▶ [Work required] Could you report every line from the entries that includes the word "replaced"?

━━━ Data ━━━

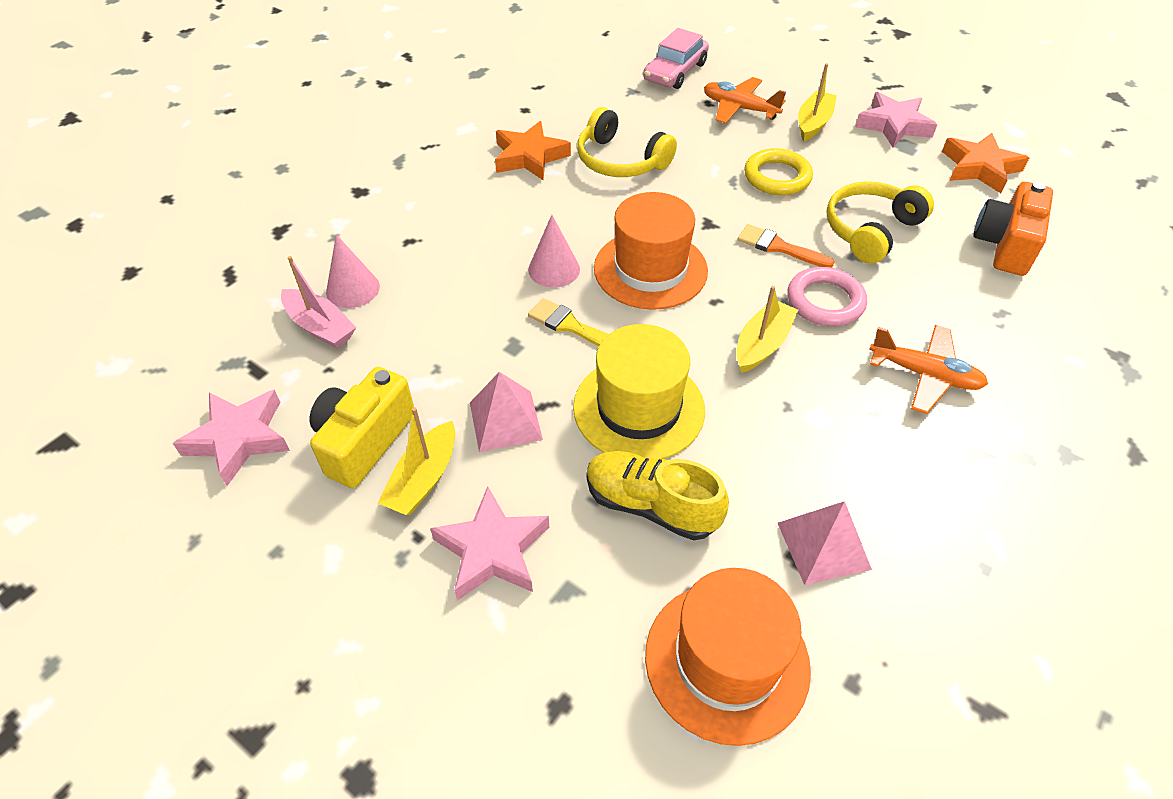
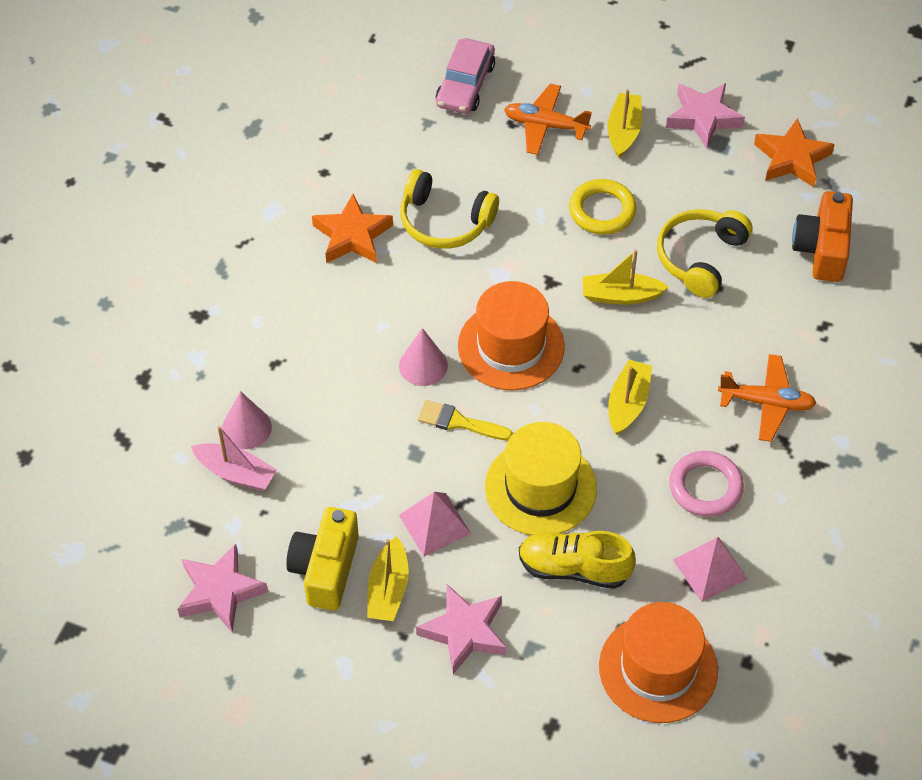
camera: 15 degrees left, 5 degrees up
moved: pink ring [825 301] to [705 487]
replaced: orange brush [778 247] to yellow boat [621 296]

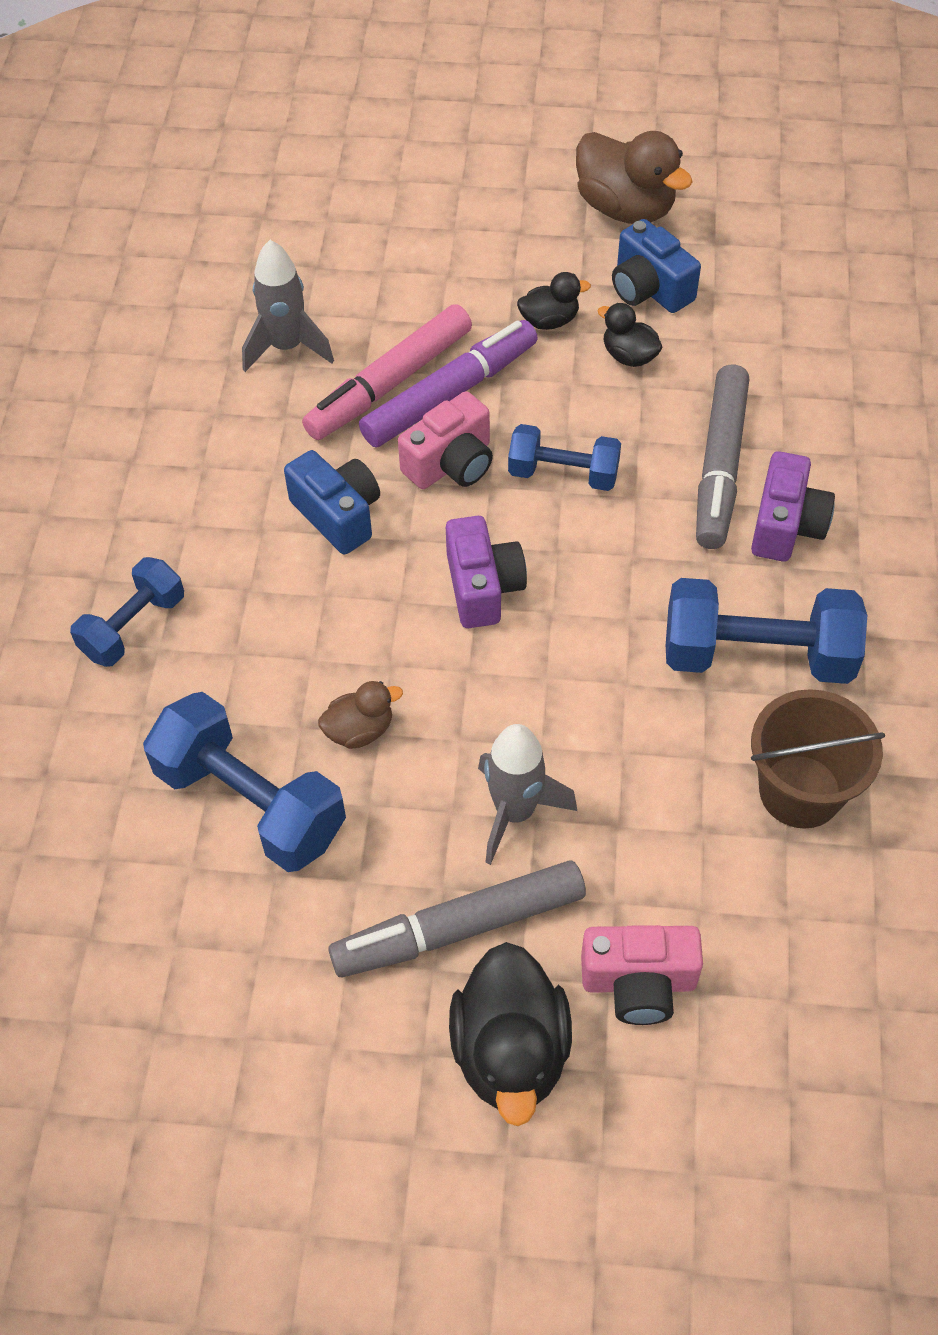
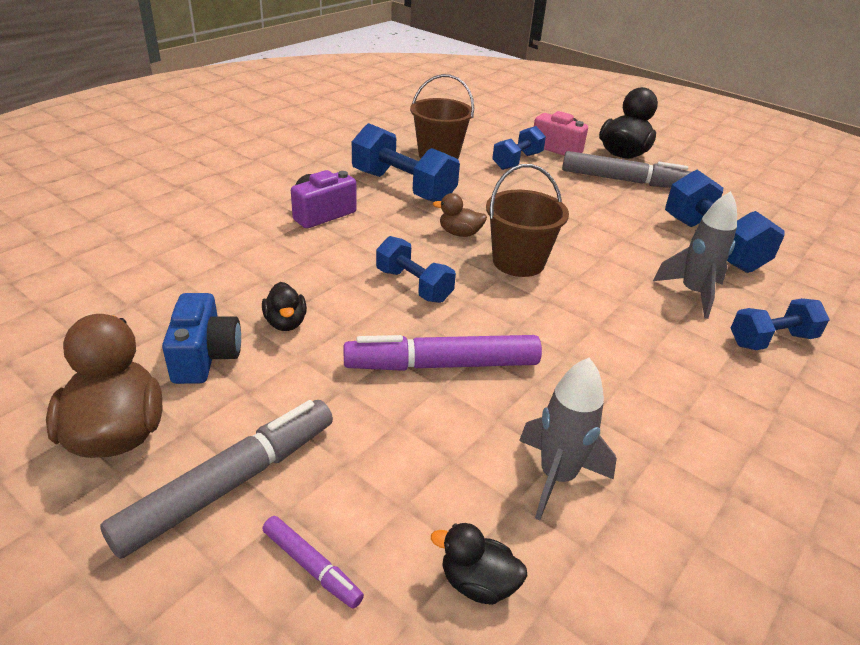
camera: 150 degrees left, 20 degrees down
removed: blue camera [338 515]; pink marker [390 384]; pink camera [451 463]
added: purple marker [312 566]; blue dumbbell [517 161]
moved: grey marker [720 466] to [229 483]; black duck [549 321] to [477 583]; brown duck [359 730] to [459 233]; grey rocket [515 812] to [693 293]
replaced: purple camera [483 587] to brown bucket [518 262]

━━━

▶ [Task response]
replaced: orange brush [778 247] to yellow boat [621 296]
replaced: purple camera [483 587] to brown bucket [518 262]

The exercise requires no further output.